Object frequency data
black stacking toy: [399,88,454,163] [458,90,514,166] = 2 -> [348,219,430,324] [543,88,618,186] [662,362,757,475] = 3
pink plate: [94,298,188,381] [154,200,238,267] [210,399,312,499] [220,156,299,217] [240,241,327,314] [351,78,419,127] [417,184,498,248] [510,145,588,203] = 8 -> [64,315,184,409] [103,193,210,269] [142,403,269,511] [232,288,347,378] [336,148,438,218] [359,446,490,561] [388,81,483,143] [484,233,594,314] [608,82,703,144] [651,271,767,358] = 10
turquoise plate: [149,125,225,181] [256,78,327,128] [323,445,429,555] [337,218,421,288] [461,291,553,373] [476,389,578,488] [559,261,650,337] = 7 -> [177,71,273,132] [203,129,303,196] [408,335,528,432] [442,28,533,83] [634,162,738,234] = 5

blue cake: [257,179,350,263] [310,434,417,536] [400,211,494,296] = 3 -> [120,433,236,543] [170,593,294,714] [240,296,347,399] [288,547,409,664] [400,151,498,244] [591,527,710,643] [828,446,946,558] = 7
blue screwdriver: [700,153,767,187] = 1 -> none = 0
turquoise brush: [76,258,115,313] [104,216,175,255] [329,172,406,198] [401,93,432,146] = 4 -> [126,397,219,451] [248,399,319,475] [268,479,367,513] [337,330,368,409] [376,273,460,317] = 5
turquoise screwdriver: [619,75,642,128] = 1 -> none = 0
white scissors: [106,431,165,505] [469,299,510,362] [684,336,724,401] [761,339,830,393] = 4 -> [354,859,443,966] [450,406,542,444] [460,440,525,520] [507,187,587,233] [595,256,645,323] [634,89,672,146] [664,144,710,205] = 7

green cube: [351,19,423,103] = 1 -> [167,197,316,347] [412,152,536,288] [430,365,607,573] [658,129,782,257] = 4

#### [WORK REQUIRED]
An exact, complete copy of the lines above from the one with "pink plate: [94,298,188,381]" through the one with "turquoise plate: [149,125,225,181]" is the whole answer.

#### [REPLY]
pink plate: [94,298,188,381] [154,200,238,267] [210,399,312,499] [220,156,299,217] [240,241,327,314] [351,78,419,127] [417,184,498,248] [510,145,588,203] = 8 -> [64,315,184,409] [103,193,210,269] [142,403,269,511] [232,288,347,378] [336,148,438,218] [359,446,490,561] [388,81,483,143] [484,233,594,314] [608,82,703,144] [651,271,767,358] = 10
turquoise plate: [149,125,225,181] [256,78,327,128] [323,445,429,555] [337,218,421,288] [461,291,553,373] [476,389,578,488] [559,261,650,337] = 7 -> [177,71,273,132] [203,129,303,196] [408,335,528,432] [442,28,533,83] [634,162,738,234] = 5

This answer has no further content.